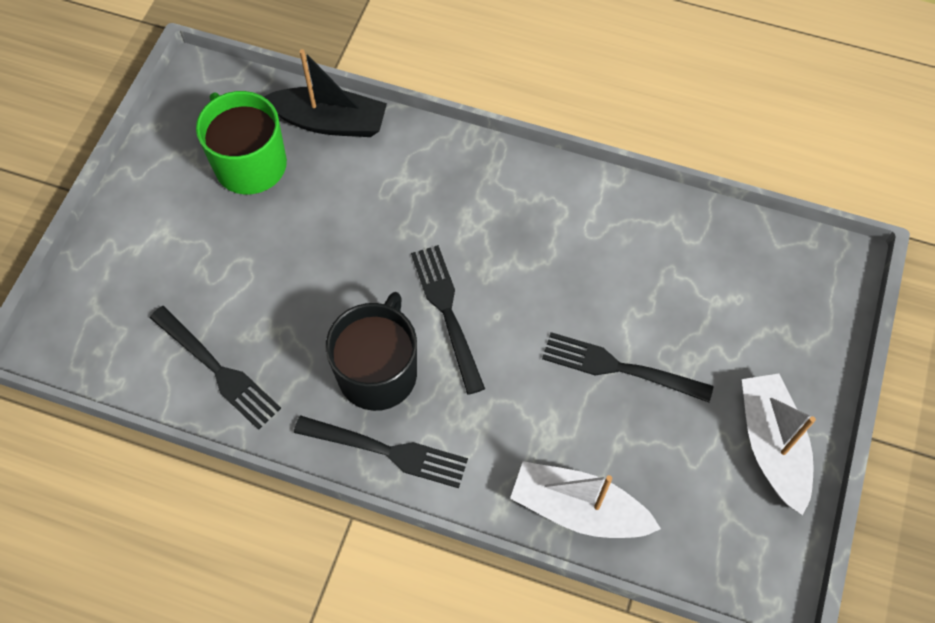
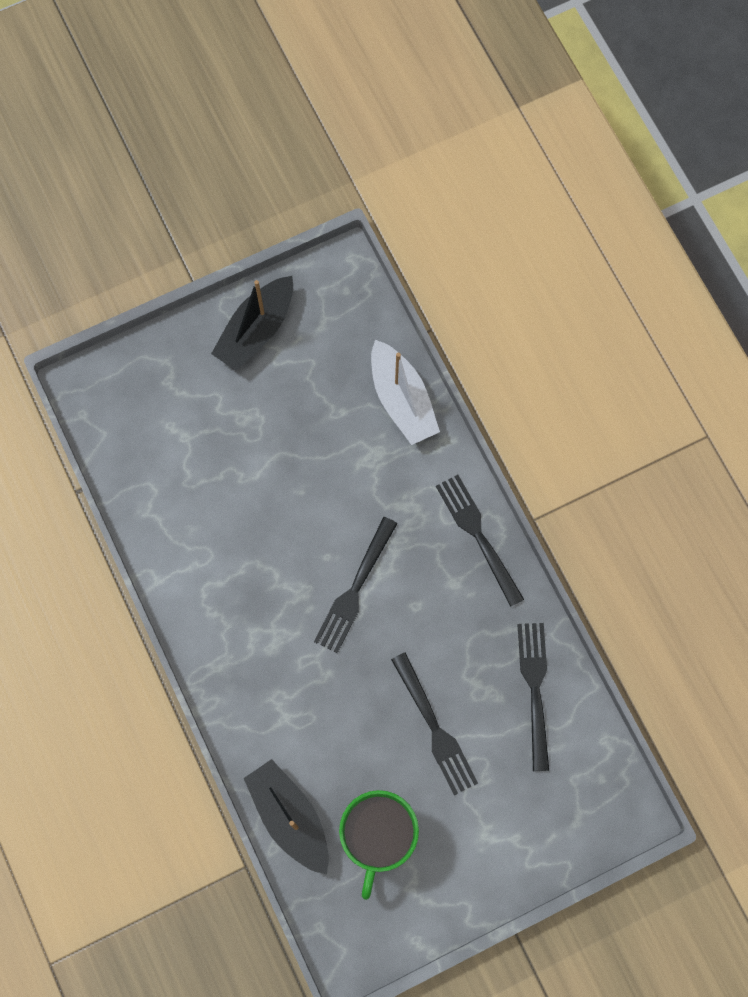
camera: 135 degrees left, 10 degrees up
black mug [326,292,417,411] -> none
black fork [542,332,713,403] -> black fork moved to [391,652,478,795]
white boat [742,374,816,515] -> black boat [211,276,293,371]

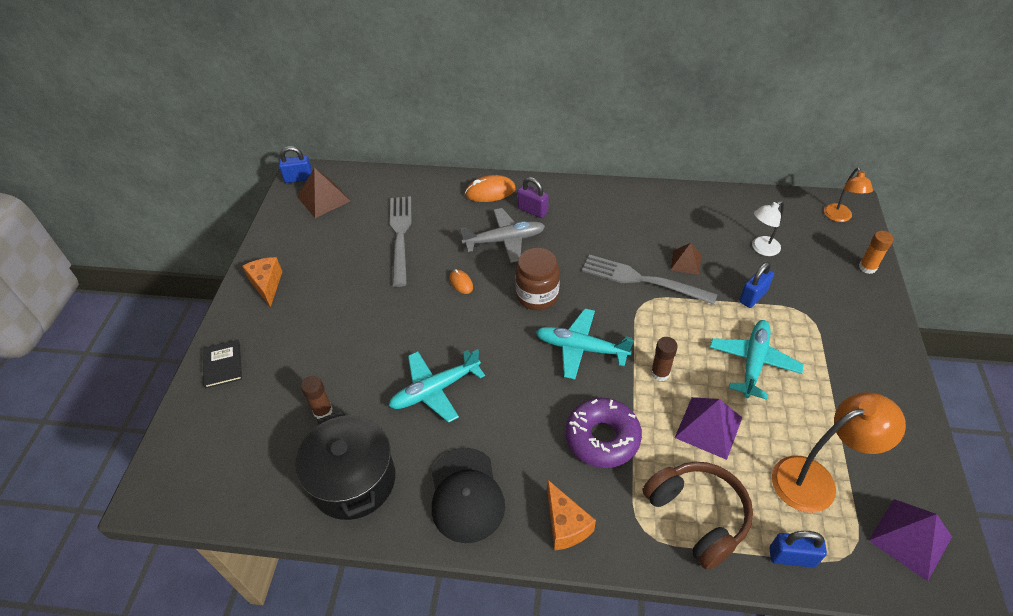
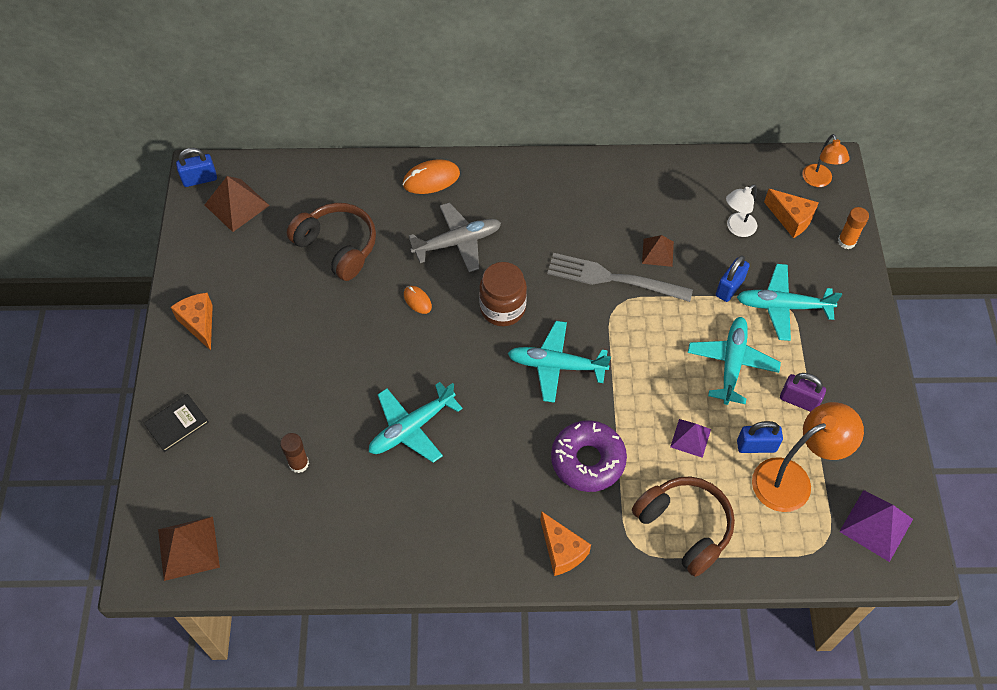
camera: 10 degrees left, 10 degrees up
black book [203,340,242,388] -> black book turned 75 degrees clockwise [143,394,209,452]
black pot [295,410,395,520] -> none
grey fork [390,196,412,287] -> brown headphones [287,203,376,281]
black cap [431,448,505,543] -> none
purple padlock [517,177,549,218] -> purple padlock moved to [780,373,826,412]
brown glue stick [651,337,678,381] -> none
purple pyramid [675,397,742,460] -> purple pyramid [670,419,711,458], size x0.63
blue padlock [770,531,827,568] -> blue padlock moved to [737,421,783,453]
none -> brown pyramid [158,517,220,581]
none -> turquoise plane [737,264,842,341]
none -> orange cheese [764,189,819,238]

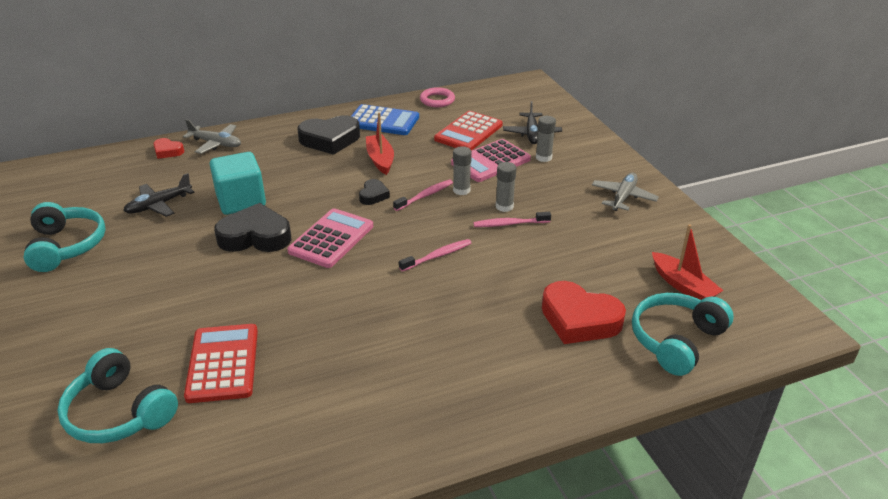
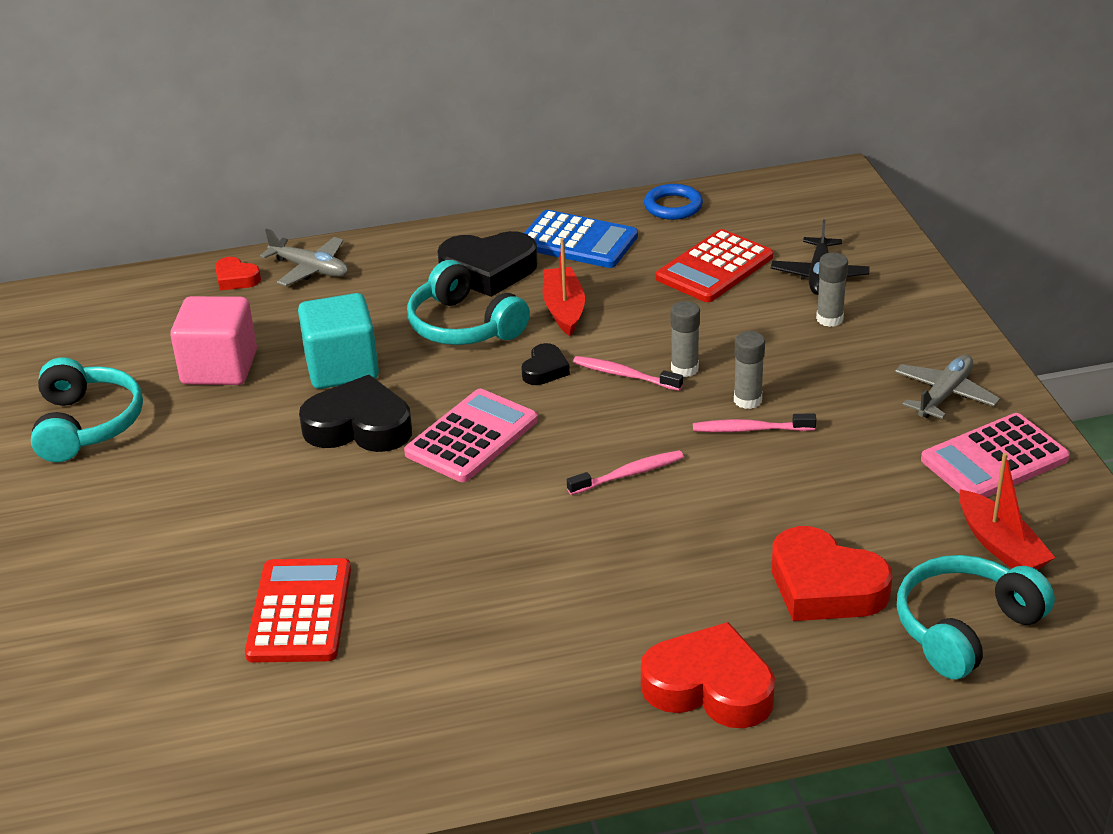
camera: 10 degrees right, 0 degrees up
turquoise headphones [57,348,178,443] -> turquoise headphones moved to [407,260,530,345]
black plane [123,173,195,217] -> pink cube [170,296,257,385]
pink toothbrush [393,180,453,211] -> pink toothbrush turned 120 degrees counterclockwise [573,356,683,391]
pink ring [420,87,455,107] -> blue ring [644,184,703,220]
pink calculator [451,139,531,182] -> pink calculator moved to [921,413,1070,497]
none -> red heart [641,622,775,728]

* **What you need to do**
Copy every line above exactly, leaving no picture in the copy.

* **Solution**
camera: 135 degrees left, 10 degrees up
black mug [326,292,417,411] -> none
black fork [542,332,713,403] -> black fork moved to [391,652,478,795]
white boat [742,374,816,515] -> black boat [211,276,293,371]

camera: 10 degrees left, 10 degrees up
black book [203,340,242,388] -> black book turned 75 degrees clockwise [143,394,209,452]
black pot [295,410,395,520] -> none
grey fork [390,196,412,287] -> brown headphones [287,203,376,281]
black cap [431,448,505,543] -> none
purple padlock [517,177,549,218] -> purple padlock moved to [780,373,826,412]
brown glue stick [651,337,678,381] -> none
purple pyramid [675,397,742,460] -> purple pyramid [670,419,711,458], size x0.63
blue padlock [770,531,827,568] -> blue padlock moved to [737,421,783,453]
none -> brown pyramid [158,517,220,581]
none -> turquoise plane [737,264,842,341]
none -> orange cheese [764,189,819,238]

camera: 10 degrees right, 0 degrees up
turquoise headphones [57,348,178,443] -> turquoise headphones moved to [407,260,530,345]
black plane [123,173,195,217] -> pink cube [170,296,257,385]
pink toothbrush [393,180,453,211] -> pink toothbrush turned 120 degrees counterclockwise [573,356,683,391]
pink ring [420,87,455,107] -> blue ring [644,184,703,220]
pink calculator [451,139,531,182] -> pink calculator moved to [921,413,1070,497]
none -> red heart [641,622,775,728]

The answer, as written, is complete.